**Input records:**
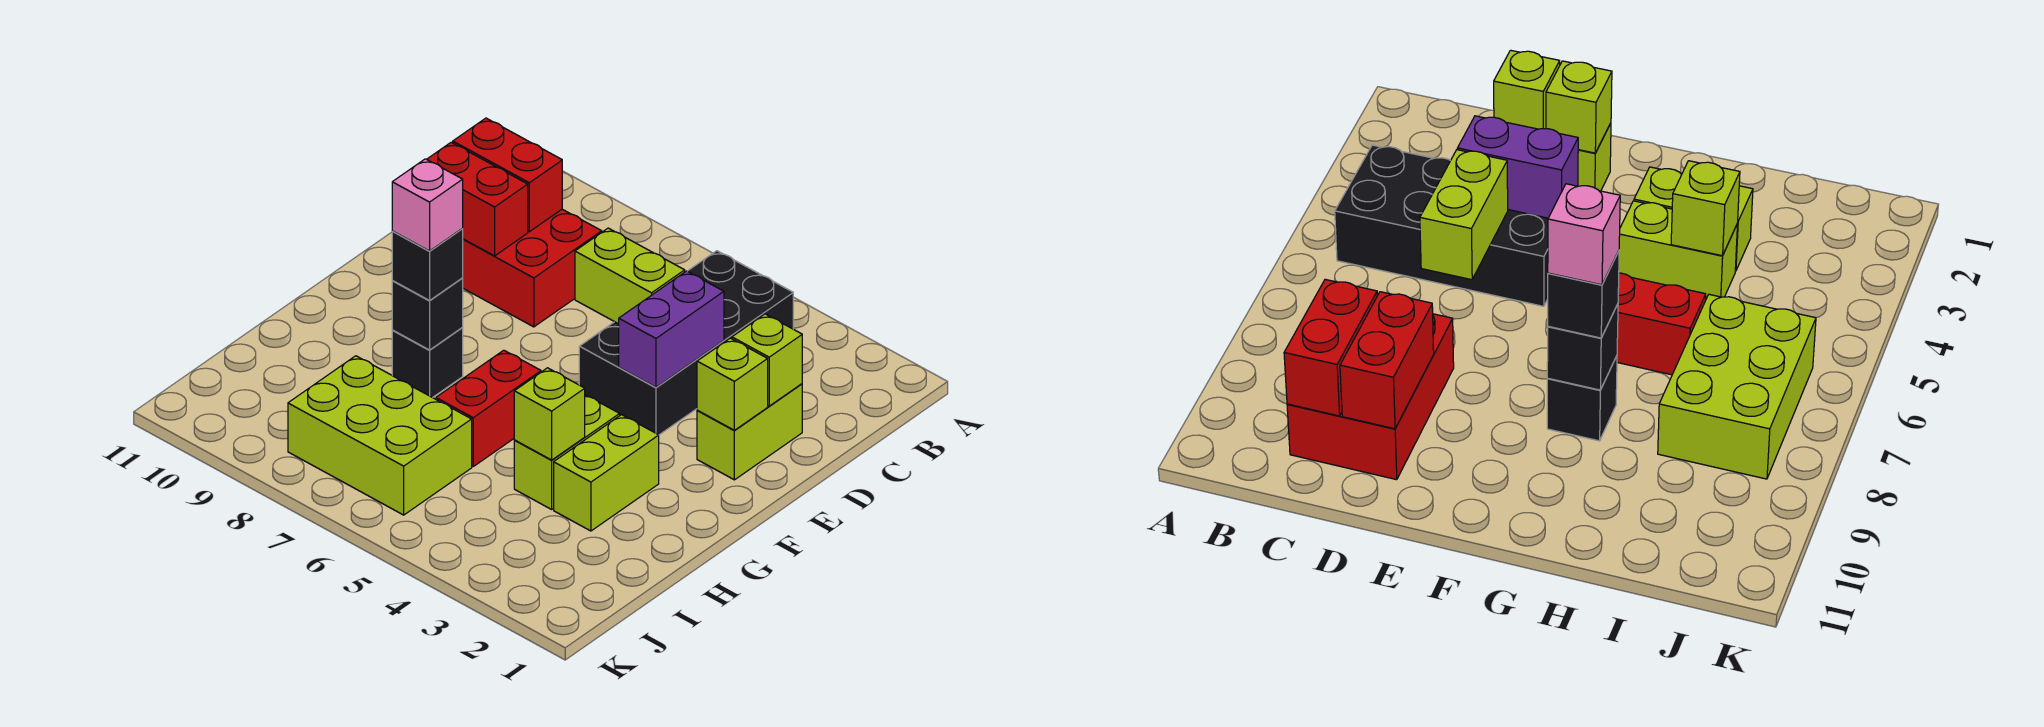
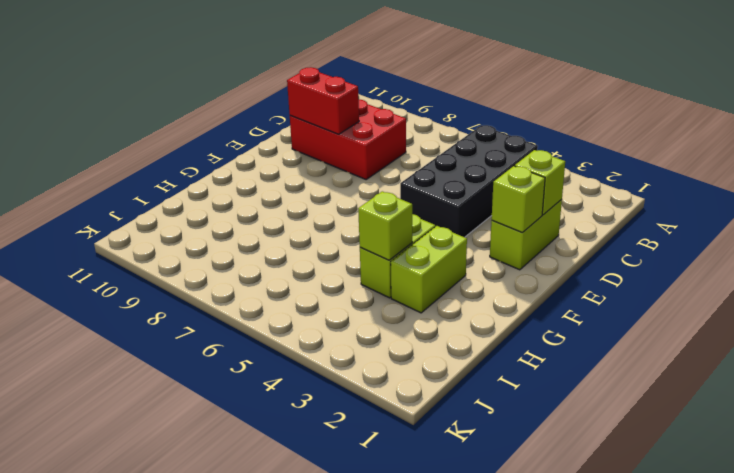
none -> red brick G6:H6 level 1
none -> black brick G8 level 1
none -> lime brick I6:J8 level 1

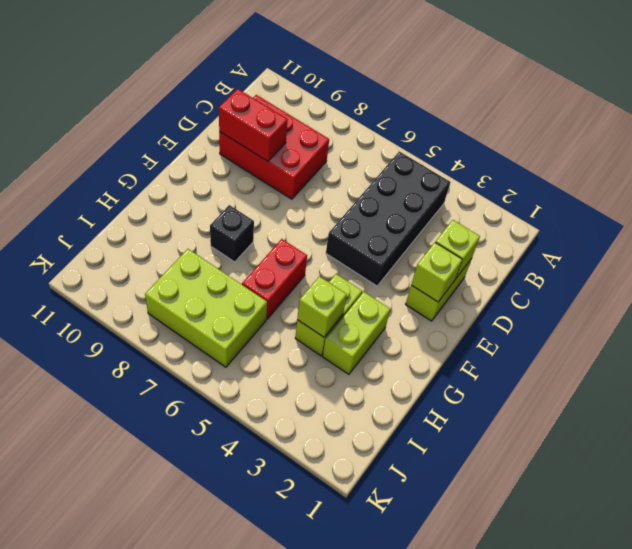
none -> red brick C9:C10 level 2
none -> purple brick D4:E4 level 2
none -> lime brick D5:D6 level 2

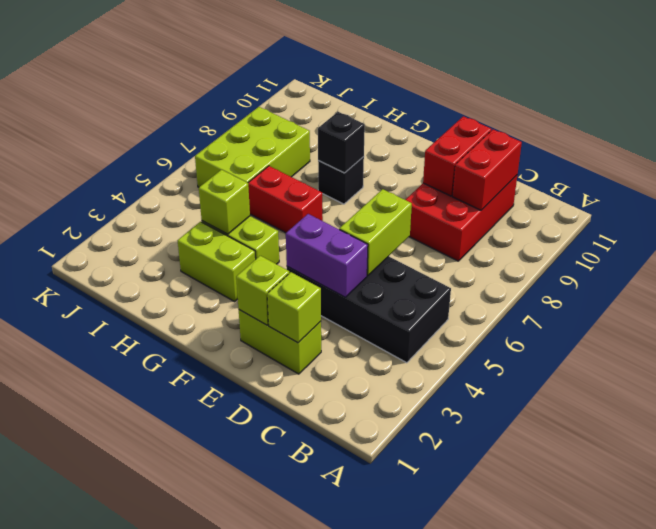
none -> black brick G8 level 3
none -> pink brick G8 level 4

**Task prompt:** In the entries above, find the line containing "none -> lime brick I6:J8 level 1". Transcribe it and every later line to the end, exactly, and leave out the pictures.

**Expected output:**
none -> lime brick I6:J8 level 1

none -> red brick C9:C10 level 2
none -> purple brick D4:E4 level 2
none -> lime brick D5:D6 level 2

none -> black brick G8 level 3
none -> pink brick G8 level 4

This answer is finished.